▶ **Your objective**
Would you mind restating all of the records word for word, skipping the pictures?

▶ **Material shown**

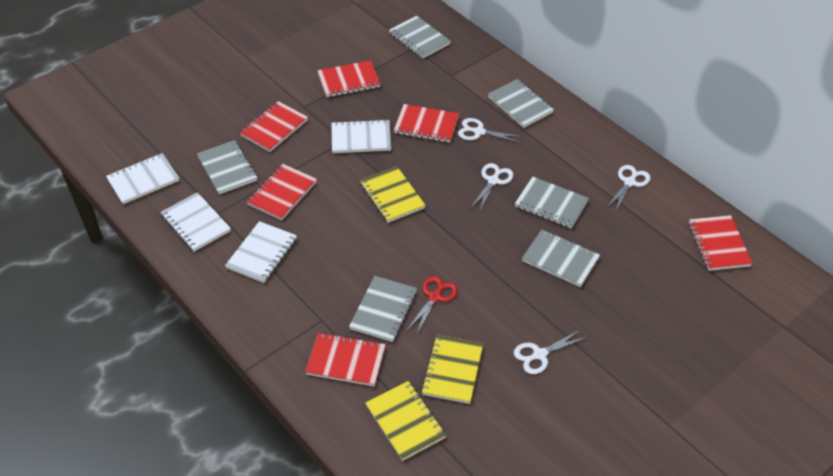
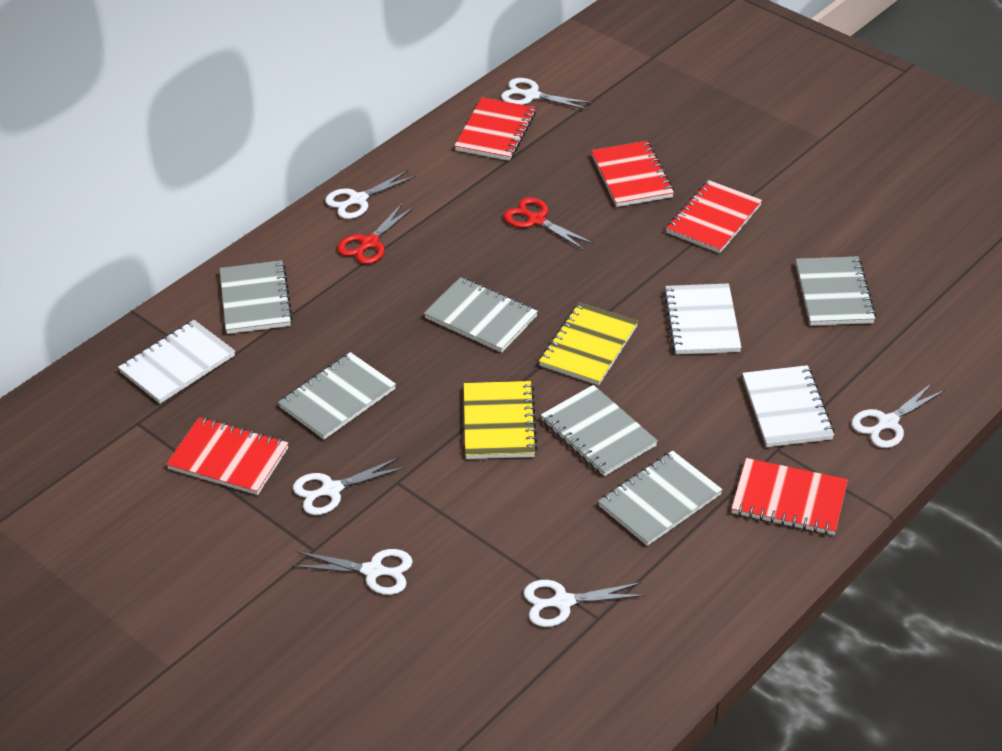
red notebook: 6 -> 5
red scissors: 1 -> 2
white notebook: 4 -> 3
white scissors: 4 -> 6
yellow notebook: 3 -> 2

▶ **Answer for the task**
red notebook: 6 -> 5
red scissors: 1 -> 2
white notebook: 4 -> 3
white scissors: 4 -> 6
yellow notebook: 3 -> 2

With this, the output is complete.